:: WHAT IS NEEDED ::
Could you copy every record below exactly as it is written?

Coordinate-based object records
_ _ _ _ _ _ _
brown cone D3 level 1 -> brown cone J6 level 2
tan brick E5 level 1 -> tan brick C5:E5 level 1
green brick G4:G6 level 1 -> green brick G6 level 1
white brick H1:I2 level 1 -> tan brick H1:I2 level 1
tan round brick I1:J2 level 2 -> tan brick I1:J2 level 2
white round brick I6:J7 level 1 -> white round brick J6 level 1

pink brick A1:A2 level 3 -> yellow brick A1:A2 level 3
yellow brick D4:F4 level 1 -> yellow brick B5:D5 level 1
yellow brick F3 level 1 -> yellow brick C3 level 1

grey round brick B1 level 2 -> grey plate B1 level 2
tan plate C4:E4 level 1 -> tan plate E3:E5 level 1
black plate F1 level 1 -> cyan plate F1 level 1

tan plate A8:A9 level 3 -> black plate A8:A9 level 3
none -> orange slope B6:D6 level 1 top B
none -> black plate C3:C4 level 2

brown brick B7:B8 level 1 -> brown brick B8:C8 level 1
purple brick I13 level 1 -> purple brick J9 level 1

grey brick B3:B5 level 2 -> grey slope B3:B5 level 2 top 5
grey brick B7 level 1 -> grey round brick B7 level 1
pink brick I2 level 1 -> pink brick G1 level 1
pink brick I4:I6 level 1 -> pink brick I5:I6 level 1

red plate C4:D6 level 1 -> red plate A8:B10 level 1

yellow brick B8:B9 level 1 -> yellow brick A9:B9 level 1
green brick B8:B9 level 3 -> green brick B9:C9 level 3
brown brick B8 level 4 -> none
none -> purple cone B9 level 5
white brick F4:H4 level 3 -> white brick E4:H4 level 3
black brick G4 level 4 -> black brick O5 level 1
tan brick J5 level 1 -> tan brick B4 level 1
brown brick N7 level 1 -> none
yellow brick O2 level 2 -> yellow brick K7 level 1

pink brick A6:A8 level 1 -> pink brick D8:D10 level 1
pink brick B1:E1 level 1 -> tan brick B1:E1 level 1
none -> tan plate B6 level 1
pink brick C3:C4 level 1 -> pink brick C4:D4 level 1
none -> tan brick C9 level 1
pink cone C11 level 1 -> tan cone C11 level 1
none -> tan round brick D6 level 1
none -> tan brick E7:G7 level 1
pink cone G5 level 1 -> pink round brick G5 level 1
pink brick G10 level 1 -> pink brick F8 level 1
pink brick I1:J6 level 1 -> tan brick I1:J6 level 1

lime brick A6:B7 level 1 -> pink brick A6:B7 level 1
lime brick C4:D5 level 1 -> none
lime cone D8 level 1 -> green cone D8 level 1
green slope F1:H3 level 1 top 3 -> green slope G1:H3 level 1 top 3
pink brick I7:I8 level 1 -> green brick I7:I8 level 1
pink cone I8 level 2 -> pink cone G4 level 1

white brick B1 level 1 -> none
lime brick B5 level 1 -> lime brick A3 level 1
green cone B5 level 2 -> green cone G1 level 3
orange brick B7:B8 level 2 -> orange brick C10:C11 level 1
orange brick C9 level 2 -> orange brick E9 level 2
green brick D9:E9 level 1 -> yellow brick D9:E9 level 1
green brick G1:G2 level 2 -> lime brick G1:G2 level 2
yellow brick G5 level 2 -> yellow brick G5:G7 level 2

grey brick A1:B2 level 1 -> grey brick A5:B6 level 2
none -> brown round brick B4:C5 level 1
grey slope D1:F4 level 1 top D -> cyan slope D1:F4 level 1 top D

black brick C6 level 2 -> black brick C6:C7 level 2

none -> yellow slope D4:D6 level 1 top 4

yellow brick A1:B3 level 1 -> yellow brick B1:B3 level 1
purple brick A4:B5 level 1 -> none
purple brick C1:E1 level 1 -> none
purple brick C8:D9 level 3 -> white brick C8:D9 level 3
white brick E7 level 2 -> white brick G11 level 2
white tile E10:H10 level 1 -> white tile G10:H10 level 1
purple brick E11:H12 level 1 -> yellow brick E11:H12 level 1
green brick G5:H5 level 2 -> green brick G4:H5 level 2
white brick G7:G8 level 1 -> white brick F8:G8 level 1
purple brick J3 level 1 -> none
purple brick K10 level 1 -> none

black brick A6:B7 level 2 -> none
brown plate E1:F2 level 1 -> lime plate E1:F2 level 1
_ _ _ _ _ _ _
:: OUTPUT BELOW ::
brown cone D3 level 1 -> brown cone J6 level 2
tan brick E5 level 1 -> tan brick C5:E5 level 1
green brick G4:G6 level 1 -> green brick G6 level 1
white brick H1:I2 level 1 -> tan brick H1:I2 level 1
tan round brick I1:J2 level 2 -> tan brick I1:J2 level 2
white round brick I6:J7 level 1 -> white round brick J6 level 1

pink brick A1:A2 level 3 -> yellow brick A1:A2 level 3
yellow brick D4:F4 level 1 -> yellow brick B5:D5 level 1
yellow brick F3 level 1 -> yellow brick C3 level 1

grey round brick B1 level 2 -> grey plate B1 level 2
tan plate C4:E4 level 1 -> tan plate E3:E5 level 1
black plate F1 level 1 -> cyan plate F1 level 1

tan plate A8:A9 level 3 -> black plate A8:A9 level 3
none -> orange slope B6:D6 level 1 top B
none -> black plate C3:C4 level 2

brown brick B7:B8 level 1 -> brown brick B8:C8 level 1
purple brick I13 level 1 -> purple brick J9 level 1

grey brick B3:B5 level 2 -> grey slope B3:B5 level 2 top 5
grey brick B7 level 1 -> grey round brick B7 level 1
pink brick I2 level 1 -> pink brick G1 level 1
pink brick I4:I6 level 1 -> pink brick I5:I6 level 1

red plate C4:D6 level 1 -> red plate A8:B10 level 1

yellow brick B8:B9 level 1 -> yellow brick A9:B9 level 1
green brick B8:B9 level 3 -> green brick B9:C9 level 3
brown brick B8 level 4 -> none
none -> purple cone B9 level 5
white brick F4:H4 level 3 -> white brick E4:H4 level 3
black brick G4 level 4 -> black brick O5 level 1
tan brick J5 level 1 -> tan brick B4 level 1
brown brick N7 level 1 -> none
yellow brick O2 level 2 -> yellow brick K7 level 1

pink brick A6:A8 level 1 -> pink brick D8:D10 level 1
pink brick B1:E1 level 1 -> tan brick B1:E1 level 1
none -> tan plate B6 level 1
pink brick C3:C4 level 1 -> pink brick C4:D4 level 1
none -> tan brick C9 level 1
pink cone C11 level 1 -> tan cone C11 level 1
none -> tan round brick D6 level 1
none -> tan brick E7:G7 level 1
pink cone G5 level 1 -> pink round brick G5 level 1
pink brick G10 level 1 -> pink brick F8 level 1
pink brick I1:J6 level 1 -> tan brick I1:J6 level 1

lime brick A6:B7 level 1 -> pink brick A6:B7 level 1
lime brick C4:D5 level 1 -> none
lime cone D8 level 1 -> green cone D8 level 1
green slope F1:H3 level 1 top 3 -> green slope G1:H3 level 1 top 3
pink brick I7:I8 level 1 -> green brick I7:I8 level 1
pink cone I8 level 2 -> pink cone G4 level 1

white brick B1 level 1 -> none
lime brick B5 level 1 -> lime brick A3 level 1
green cone B5 level 2 -> green cone G1 level 3
orange brick B7:B8 level 2 -> orange brick C10:C11 level 1
orange brick C9 level 2 -> orange brick E9 level 2
green brick D9:E9 level 1 -> yellow brick D9:E9 level 1
green brick G1:G2 level 2 -> lime brick G1:G2 level 2
yellow brick G5 level 2 -> yellow brick G5:G7 level 2

grey brick A1:B2 level 1 -> grey brick A5:B6 level 2
none -> brown round brick B4:C5 level 1
grey slope D1:F4 level 1 top D -> cyan slope D1:F4 level 1 top D

black brick C6 level 2 -> black brick C6:C7 level 2

none -> yellow slope D4:D6 level 1 top 4

yellow brick A1:B3 level 1 -> yellow brick B1:B3 level 1
purple brick A4:B5 level 1 -> none
purple brick C1:E1 level 1 -> none
purple brick C8:D9 level 3 -> white brick C8:D9 level 3
white brick E7 level 2 -> white brick G11 level 2
white tile E10:H10 level 1 -> white tile G10:H10 level 1
purple brick E11:H12 level 1 -> yellow brick E11:H12 level 1
green brick G5:H5 level 2 -> green brick G4:H5 level 2
white brick G7:G8 level 1 -> white brick F8:G8 level 1
purple brick J3 level 1 -> none
purple brick K10 level 1 -> none

black brick A6:B7 level 2 -> none
brown plate E1:F2 level 1 -> lime plate E1:F2 level 1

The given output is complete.